> _Activity_
Return all of the data exactly as written, without the pictures.

> _Given information_
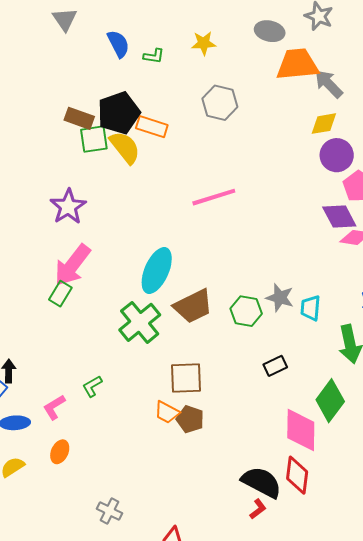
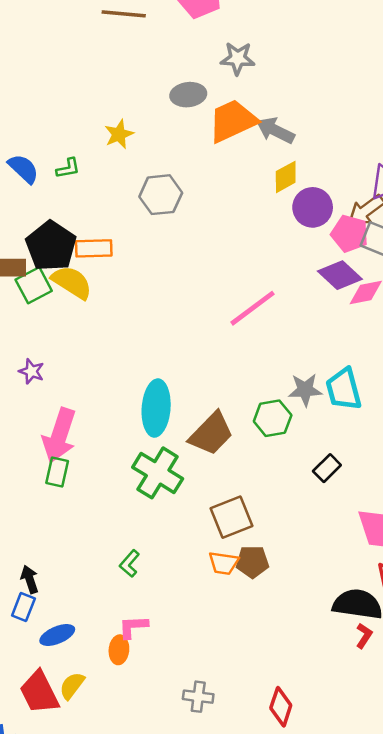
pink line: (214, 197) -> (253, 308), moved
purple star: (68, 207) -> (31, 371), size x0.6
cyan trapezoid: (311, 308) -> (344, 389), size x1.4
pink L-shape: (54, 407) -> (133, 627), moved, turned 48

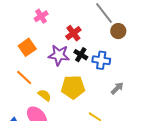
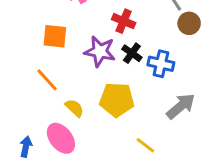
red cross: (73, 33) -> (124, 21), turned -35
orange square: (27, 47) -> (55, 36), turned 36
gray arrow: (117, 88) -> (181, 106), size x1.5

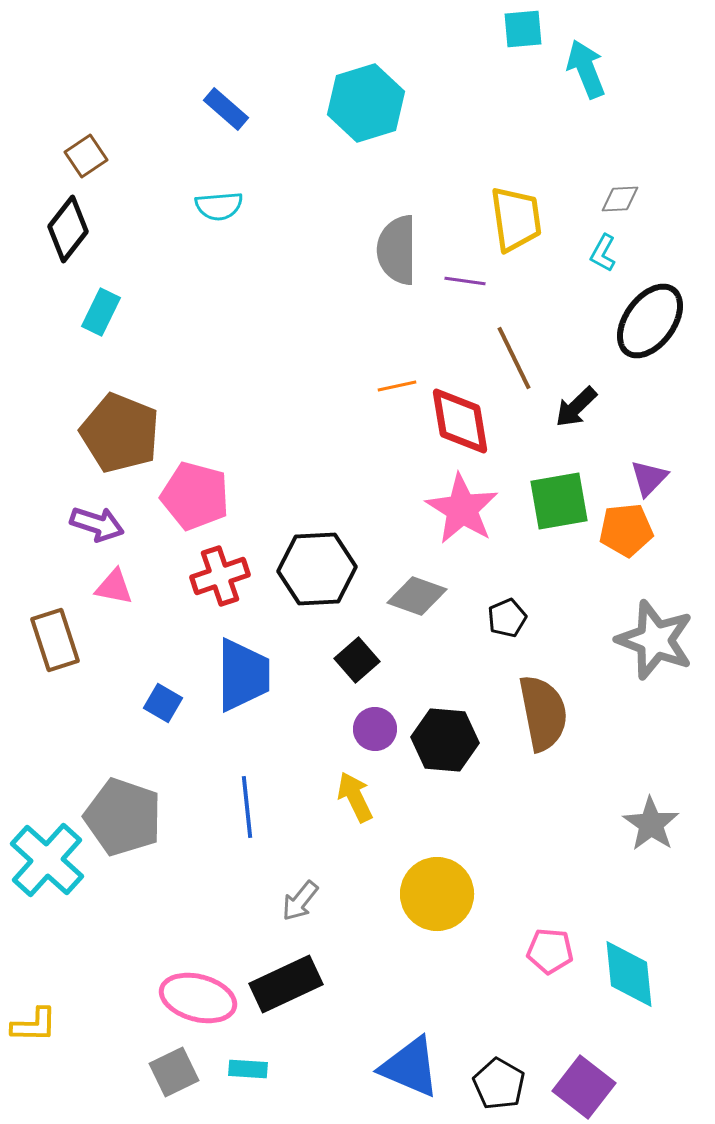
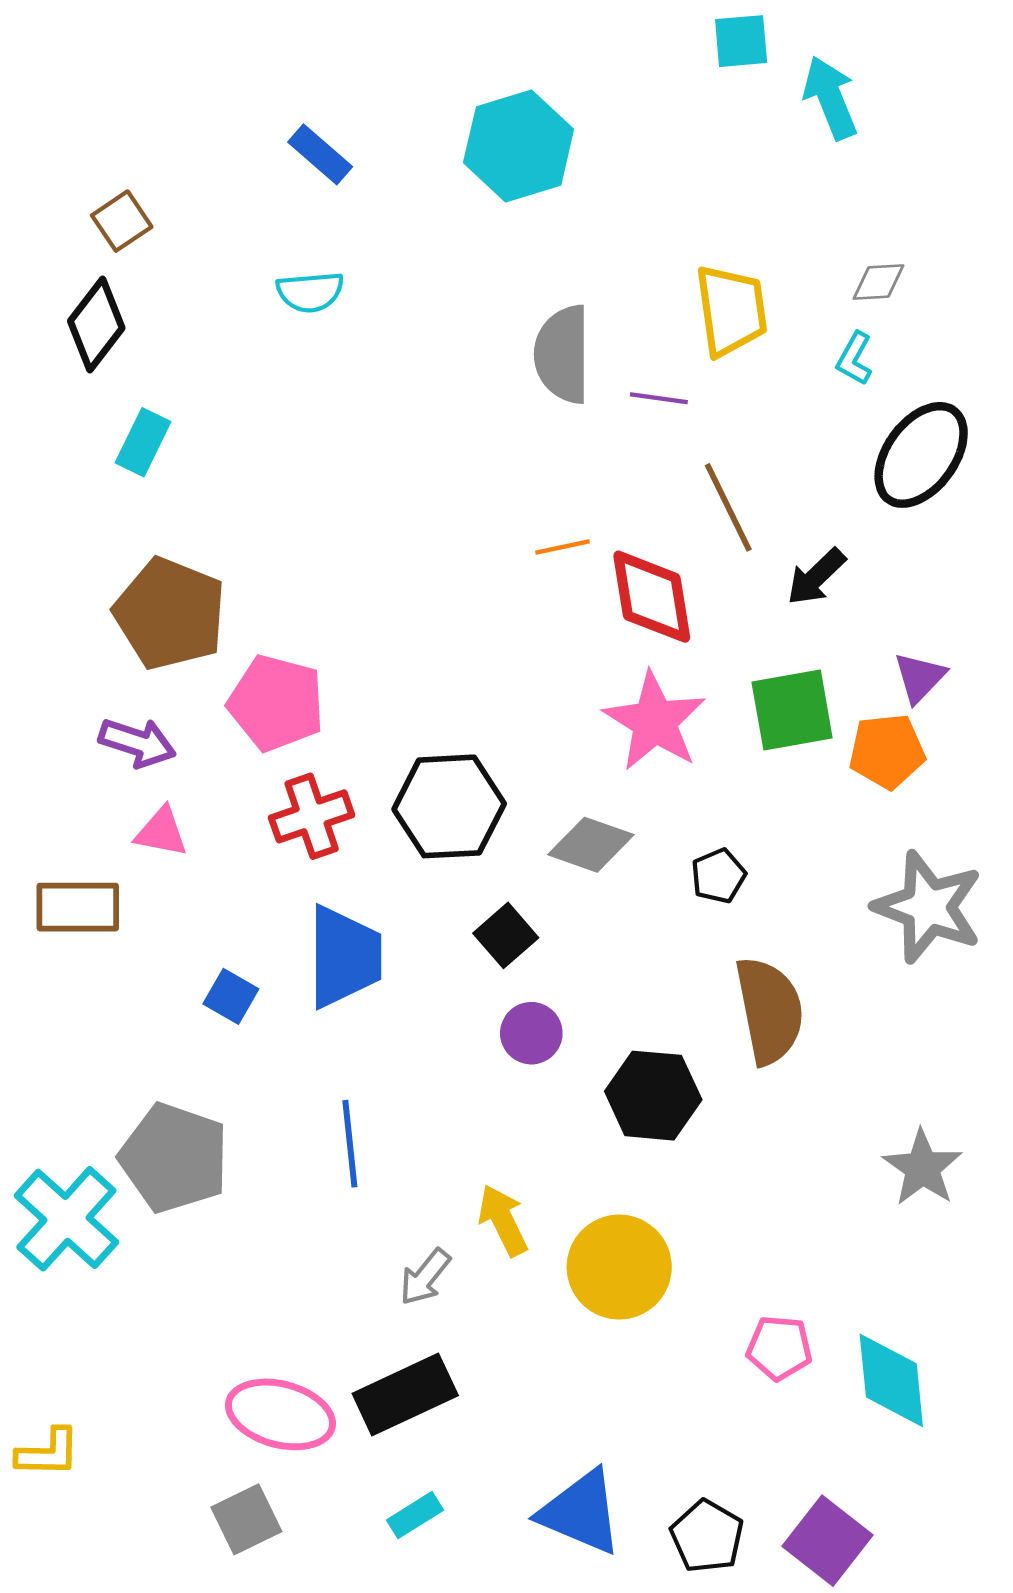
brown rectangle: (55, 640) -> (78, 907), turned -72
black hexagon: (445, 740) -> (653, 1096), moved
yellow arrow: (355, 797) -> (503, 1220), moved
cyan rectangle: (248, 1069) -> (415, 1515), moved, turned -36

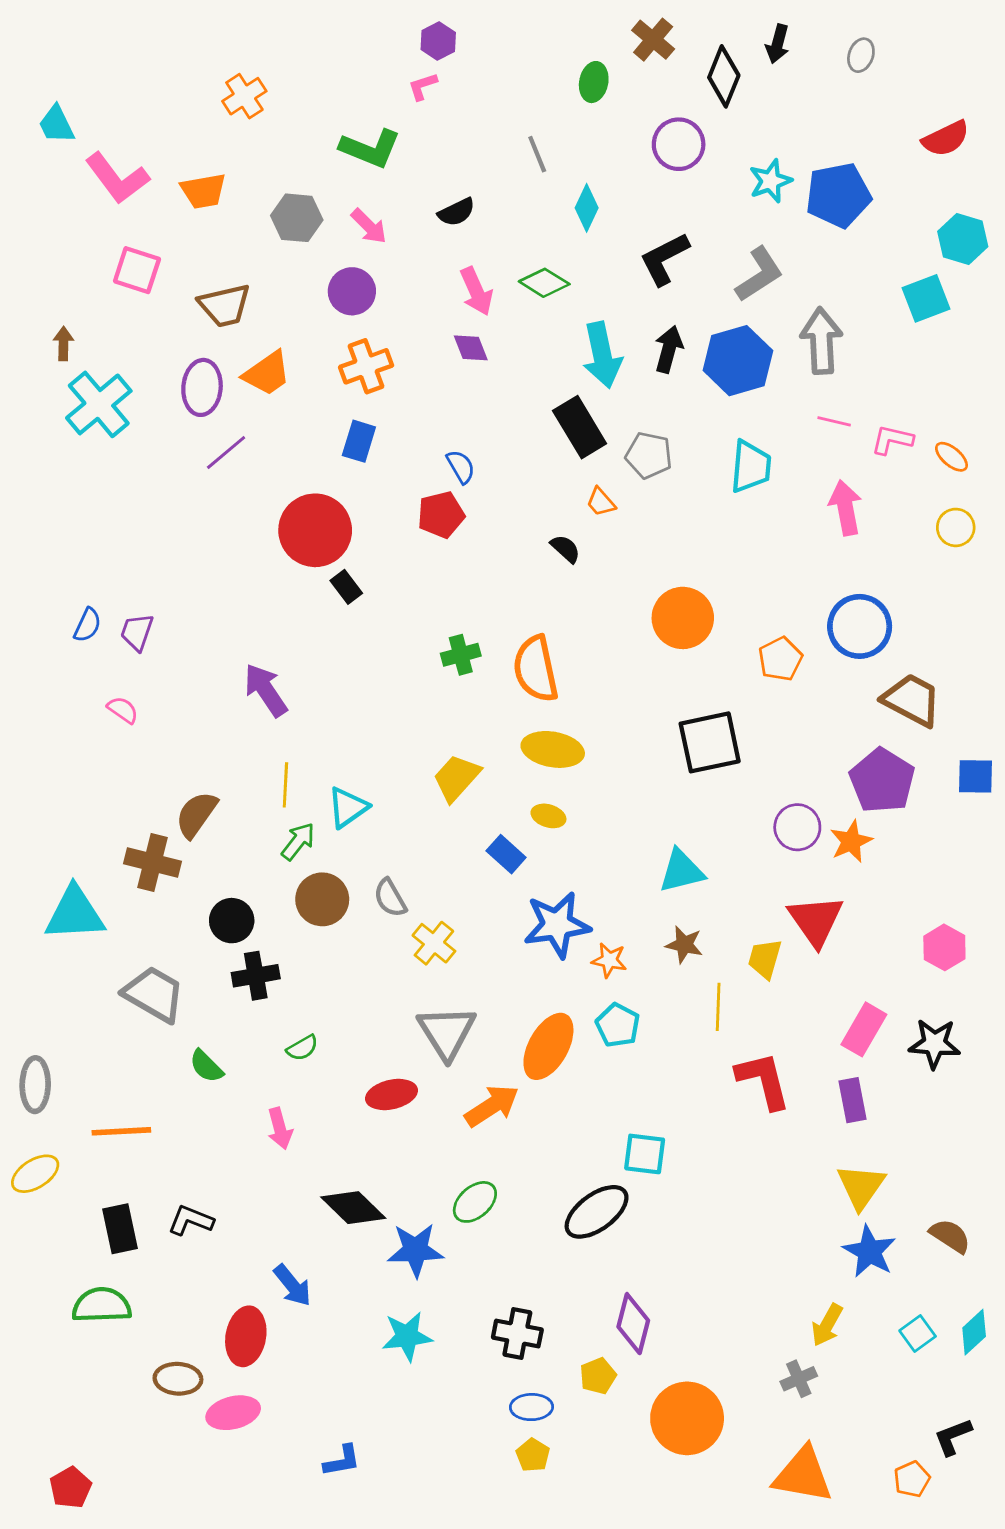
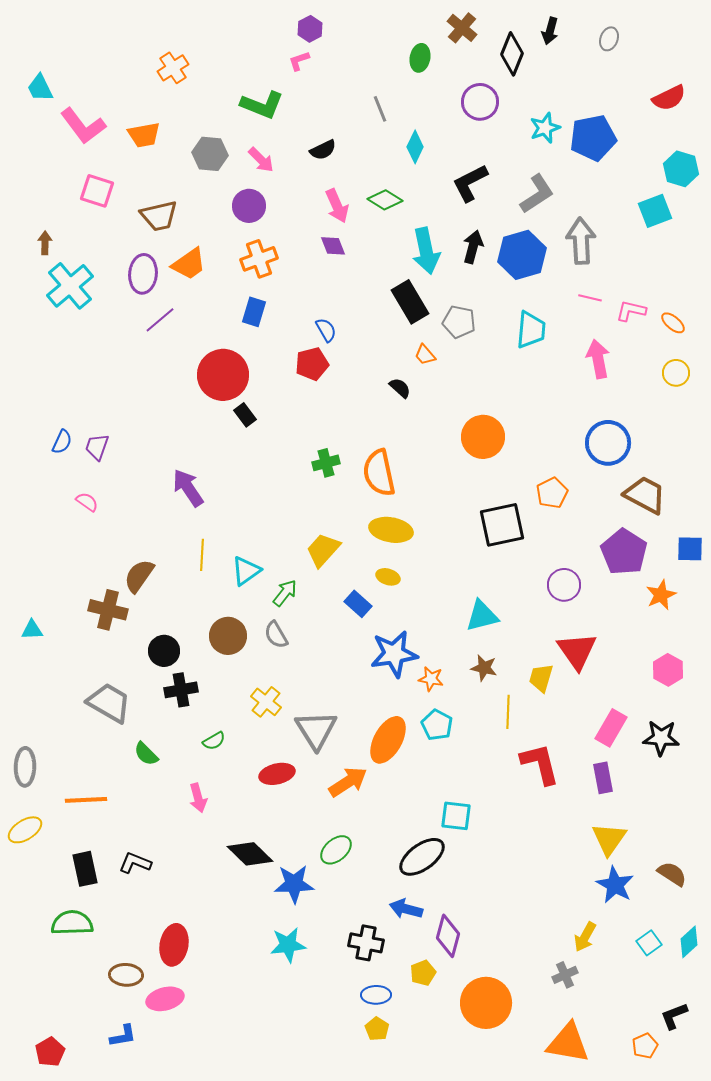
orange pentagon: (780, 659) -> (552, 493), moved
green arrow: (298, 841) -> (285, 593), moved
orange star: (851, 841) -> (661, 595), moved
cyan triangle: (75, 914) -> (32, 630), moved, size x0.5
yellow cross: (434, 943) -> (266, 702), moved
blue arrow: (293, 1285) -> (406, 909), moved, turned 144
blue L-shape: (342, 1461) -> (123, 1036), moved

> _Response to the exercise_
pink line: (214, 197) -> (253, 308), moved
purple star: (68, 207) -> (31, 371), size x0.6
cyan trapezoid: (311, 308) -> (344, 389), size x1.4
pink L-shape: (54, 407) -> (133, 627), moved, turned 48

red cross: (73, 33) -> (124, 21), turned -35
orange square: (27, 47) -> (55, 36), turned 36
gray arrow: (117, 88) -> (181, 106), size x1.5

brown rectangle: (55, 640) -> (78, 907), turned -72
black hexagon: (445, 740) -> (653, 1096), moved
yellow arrow: (355, 797) -> (503, 1220), moved
cyan rectangle: (248, 1069) -> (415, 1515), moved, turned -36

orange pentagon: (780, 659) -> (552, 493), moved
green arrow: (298, 841) -> (285, 593), moved
orange star: (851, 841) -> (661, 595), moved
cyan triangle: (75, 914) -> (32, 630), moved, size x0.5
yellow cross: (434, 943) -> (266, 702), moved
blue arrow: (293, 1285) -> (406, 909), moved, turned 144
blue L-shape: (342, 1461) -> (123, 1036), moved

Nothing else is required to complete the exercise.